ABOUT THIS TASK: Begin at the line containing "C3: 150nF (n3, n9) -> none" in the data below and go on through the line containing "R2: 2k (+12V, n4) -> none", repeating each line exactly; include both ends and no other line.
Top of ENTRIES PROVIDED
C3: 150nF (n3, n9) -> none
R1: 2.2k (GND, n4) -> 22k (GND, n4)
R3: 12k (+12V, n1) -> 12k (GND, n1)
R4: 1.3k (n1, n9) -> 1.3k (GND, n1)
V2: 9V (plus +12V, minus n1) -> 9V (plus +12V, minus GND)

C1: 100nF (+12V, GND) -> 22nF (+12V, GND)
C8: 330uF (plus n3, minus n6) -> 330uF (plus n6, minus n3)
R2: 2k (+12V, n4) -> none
Bottom of ENTRIES PROVIDED
Top of ENTRIES PROVIDED
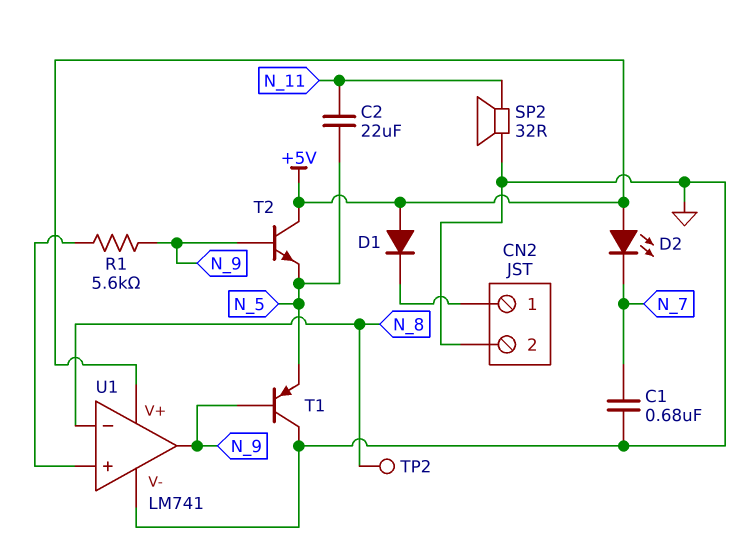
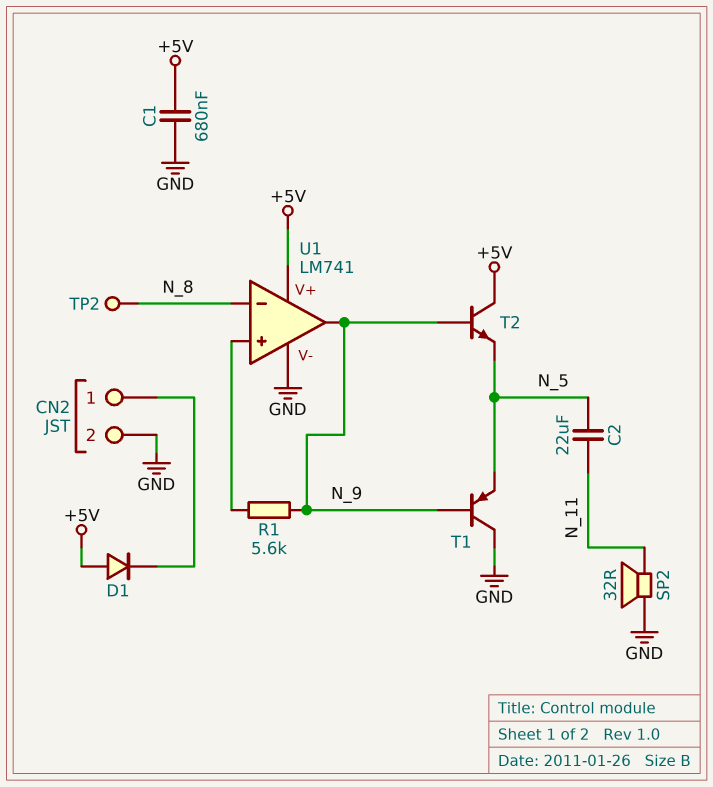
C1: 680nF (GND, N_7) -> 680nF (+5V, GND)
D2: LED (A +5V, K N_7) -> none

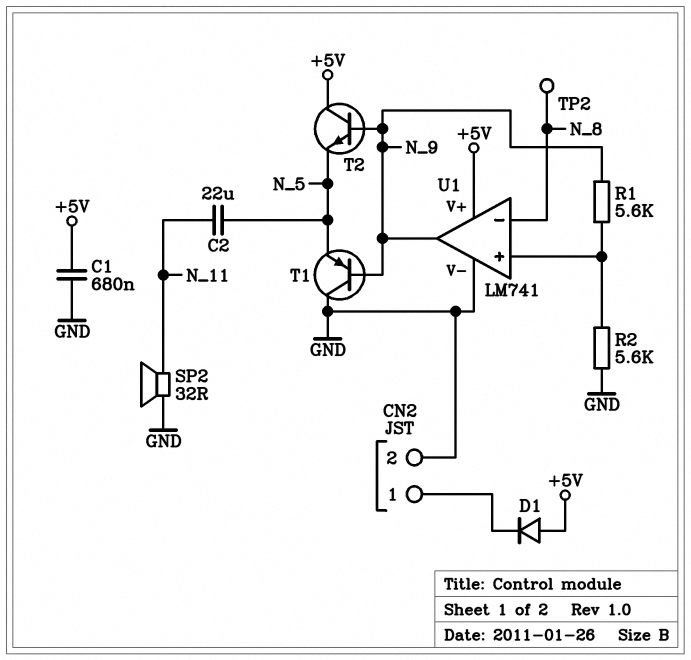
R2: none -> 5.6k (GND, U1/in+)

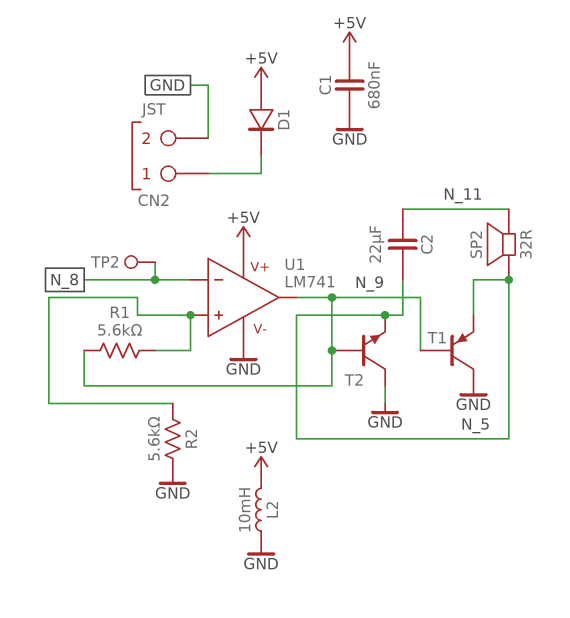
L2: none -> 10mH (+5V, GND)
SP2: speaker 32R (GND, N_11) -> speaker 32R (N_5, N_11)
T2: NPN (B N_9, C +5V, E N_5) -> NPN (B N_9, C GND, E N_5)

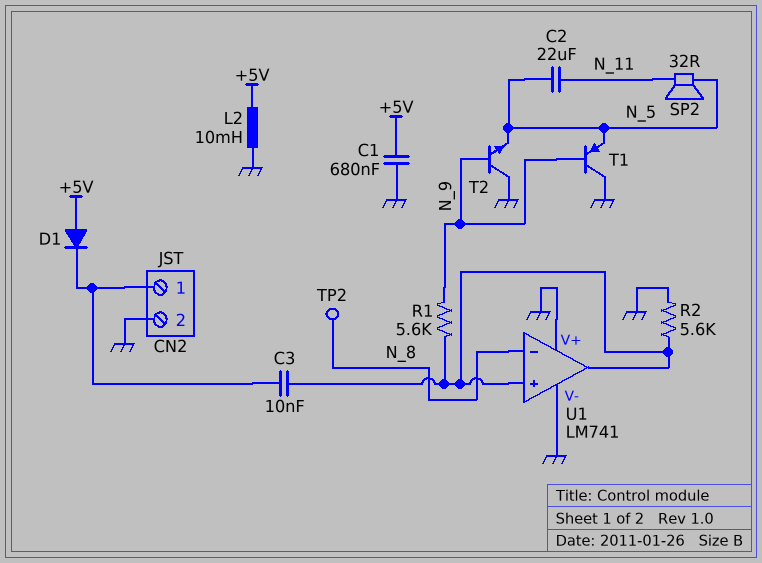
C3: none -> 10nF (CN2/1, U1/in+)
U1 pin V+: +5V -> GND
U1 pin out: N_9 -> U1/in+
Bottom of ENTRIES PROVIDED
Top of ENTRIES PROVIDED
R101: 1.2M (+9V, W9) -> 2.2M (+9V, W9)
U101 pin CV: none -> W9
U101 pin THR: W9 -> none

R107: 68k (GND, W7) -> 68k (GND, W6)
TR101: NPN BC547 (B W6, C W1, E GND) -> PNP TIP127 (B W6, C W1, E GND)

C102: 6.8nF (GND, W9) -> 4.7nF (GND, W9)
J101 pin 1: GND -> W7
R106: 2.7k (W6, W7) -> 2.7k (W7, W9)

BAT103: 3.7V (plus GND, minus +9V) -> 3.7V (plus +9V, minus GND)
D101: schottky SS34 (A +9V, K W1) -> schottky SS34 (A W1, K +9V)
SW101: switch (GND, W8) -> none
Bottom of ENTRIES PROVIDED
REPLY:
C3: 150nF (n3, n9) -> none
R1: 2.2k (GND, n4) -> 22k (GND, n4)
R3: 12k (+12V, n1) -> 12k (GND, n1)
R4: 1.3k (n1, n9) -> 1.3k (GND, n1)
V2: 9V (plus +12V, minus n1) -> 9V (plus +12V, minus GND)

C1: 100nF (+12V, GND) -> 22nF (+12V, GND)
C8: 330uF (plus n3, minus n6) -> 330uF (plus n6, minus n3)
R2: 2k (+12V, n4) -> none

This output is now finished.